→ Problem details
Reproduce the entries below exactly, but only from the line containing "purple hat [585,305,627,343]" to the line containing "yellow spinning top [282,487,325,528]", inclusive.

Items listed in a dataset
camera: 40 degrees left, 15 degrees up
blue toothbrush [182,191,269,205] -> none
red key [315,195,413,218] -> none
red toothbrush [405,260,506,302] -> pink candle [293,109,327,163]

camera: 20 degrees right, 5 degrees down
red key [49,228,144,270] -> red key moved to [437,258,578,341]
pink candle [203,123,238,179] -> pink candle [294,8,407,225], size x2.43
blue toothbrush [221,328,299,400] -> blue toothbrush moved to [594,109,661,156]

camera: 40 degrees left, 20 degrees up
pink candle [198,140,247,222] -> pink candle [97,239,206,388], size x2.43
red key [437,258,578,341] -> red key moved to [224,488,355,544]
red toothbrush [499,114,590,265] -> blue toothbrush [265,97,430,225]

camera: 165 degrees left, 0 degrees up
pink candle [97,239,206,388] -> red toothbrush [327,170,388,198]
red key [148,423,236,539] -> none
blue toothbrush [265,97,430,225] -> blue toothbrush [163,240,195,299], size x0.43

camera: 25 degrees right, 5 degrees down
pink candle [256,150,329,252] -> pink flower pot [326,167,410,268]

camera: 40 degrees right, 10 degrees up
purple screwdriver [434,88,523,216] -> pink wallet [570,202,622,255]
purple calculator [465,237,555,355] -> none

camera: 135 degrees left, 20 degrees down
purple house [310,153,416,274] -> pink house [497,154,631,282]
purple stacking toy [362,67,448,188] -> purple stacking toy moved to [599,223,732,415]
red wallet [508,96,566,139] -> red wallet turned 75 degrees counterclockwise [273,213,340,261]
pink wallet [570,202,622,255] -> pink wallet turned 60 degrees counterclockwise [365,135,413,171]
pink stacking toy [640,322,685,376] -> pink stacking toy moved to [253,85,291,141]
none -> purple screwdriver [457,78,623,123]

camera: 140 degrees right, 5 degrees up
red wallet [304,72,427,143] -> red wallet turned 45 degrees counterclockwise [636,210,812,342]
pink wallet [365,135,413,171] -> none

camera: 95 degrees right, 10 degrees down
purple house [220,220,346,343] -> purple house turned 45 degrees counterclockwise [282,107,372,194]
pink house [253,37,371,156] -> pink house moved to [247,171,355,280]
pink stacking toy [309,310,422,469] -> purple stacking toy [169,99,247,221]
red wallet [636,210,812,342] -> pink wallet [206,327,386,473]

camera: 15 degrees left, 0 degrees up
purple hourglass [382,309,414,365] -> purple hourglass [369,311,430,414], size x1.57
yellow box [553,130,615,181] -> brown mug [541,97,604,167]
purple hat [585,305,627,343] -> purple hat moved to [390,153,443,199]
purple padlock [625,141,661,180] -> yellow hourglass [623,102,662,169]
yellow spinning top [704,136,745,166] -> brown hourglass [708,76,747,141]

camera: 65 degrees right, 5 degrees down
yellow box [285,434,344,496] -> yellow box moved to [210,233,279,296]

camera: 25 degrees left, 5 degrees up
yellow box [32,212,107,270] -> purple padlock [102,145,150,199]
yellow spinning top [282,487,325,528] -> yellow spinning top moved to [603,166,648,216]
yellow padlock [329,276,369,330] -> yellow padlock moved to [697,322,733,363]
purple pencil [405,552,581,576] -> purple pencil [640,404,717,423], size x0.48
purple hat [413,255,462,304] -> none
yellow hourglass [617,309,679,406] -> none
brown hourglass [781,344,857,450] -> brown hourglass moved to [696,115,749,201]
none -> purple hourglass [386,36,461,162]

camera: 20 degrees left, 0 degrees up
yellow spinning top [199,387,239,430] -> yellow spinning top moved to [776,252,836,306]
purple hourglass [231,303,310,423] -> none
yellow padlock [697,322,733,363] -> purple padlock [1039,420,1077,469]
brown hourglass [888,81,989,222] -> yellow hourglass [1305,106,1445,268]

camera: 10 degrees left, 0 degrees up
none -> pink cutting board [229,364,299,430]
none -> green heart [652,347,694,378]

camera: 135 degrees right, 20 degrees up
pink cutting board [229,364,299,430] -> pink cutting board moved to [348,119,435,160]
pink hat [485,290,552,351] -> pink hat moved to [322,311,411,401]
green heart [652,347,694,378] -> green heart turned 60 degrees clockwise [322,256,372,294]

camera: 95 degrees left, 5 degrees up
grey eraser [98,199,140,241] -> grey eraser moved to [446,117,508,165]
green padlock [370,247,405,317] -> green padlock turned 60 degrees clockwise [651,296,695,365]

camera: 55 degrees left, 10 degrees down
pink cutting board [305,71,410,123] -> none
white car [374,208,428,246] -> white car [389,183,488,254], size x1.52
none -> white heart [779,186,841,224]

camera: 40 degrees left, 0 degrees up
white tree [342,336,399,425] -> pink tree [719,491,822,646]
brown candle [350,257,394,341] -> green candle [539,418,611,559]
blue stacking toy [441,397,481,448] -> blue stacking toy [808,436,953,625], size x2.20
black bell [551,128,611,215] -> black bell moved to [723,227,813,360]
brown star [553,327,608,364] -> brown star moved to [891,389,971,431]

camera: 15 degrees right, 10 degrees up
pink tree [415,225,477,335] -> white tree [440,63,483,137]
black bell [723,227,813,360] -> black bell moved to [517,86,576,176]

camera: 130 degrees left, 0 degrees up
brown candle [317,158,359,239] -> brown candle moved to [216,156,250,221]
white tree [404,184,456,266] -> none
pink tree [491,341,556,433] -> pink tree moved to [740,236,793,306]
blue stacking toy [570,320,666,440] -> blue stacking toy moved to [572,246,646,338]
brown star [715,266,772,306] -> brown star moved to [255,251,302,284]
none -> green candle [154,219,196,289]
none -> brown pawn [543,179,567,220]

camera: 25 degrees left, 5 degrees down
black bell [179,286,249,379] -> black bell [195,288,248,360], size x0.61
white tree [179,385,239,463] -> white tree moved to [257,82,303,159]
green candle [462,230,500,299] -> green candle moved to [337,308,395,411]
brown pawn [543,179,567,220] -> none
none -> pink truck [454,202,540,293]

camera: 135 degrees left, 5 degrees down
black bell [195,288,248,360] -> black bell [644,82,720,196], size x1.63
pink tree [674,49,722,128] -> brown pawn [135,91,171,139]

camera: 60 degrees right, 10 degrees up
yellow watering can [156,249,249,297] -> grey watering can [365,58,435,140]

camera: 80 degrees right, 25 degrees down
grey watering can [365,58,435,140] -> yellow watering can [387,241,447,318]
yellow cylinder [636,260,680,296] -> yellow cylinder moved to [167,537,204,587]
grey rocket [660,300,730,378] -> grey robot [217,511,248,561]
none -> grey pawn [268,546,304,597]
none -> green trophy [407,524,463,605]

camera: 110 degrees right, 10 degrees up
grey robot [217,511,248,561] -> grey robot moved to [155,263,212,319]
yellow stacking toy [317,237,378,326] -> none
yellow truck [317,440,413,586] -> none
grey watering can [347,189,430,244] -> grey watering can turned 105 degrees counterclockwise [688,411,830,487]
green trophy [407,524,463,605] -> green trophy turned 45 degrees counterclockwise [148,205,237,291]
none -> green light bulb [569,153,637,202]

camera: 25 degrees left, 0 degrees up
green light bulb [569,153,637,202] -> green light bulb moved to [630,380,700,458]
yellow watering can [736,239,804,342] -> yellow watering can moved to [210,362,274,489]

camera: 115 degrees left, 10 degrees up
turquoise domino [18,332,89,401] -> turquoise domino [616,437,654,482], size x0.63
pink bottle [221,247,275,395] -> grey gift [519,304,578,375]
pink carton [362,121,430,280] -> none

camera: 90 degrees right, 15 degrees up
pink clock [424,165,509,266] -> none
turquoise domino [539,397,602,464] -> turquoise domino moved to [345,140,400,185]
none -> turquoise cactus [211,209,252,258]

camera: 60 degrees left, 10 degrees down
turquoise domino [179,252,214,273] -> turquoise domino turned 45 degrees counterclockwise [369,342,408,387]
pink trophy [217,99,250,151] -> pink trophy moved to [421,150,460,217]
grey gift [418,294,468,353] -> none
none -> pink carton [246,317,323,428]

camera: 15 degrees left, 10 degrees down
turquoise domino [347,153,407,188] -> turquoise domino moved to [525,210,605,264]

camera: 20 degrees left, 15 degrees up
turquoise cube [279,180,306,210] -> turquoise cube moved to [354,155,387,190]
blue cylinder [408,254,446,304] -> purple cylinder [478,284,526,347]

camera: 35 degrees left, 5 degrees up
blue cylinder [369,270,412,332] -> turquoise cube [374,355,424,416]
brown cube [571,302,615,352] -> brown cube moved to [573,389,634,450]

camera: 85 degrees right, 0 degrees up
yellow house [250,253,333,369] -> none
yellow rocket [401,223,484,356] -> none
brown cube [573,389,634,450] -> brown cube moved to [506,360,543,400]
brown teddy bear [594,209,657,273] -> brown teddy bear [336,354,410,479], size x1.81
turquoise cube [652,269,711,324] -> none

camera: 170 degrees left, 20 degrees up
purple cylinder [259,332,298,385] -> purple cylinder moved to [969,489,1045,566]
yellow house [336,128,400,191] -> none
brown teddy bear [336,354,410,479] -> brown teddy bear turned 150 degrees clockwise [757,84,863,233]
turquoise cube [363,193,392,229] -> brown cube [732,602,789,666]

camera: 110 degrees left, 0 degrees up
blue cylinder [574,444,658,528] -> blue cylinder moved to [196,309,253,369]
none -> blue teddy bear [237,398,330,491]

→ Response to this exercise
purple hat [585,305,627,343] -> purple hat moved to [390,153,443,199]
purple padlock [625,141,661,180] -> yellow hourglass [623,102,662,169]
yellow spinning top [704,136,745,166] -> brown hourglass [708,76,747,141]

camera: 65 degrees right, 5 degrees down
yellow box [285,434,344,496] -> yellow box moved to [210,233,279,296]

camera: 25 degrees left, 5 degrees up
yellow box [32,212,107,270] -> purple padlock [102,145,150,199]
yellow spinning top [282,487,325,528] -> yellow spinning top moved to [603,166,648,216]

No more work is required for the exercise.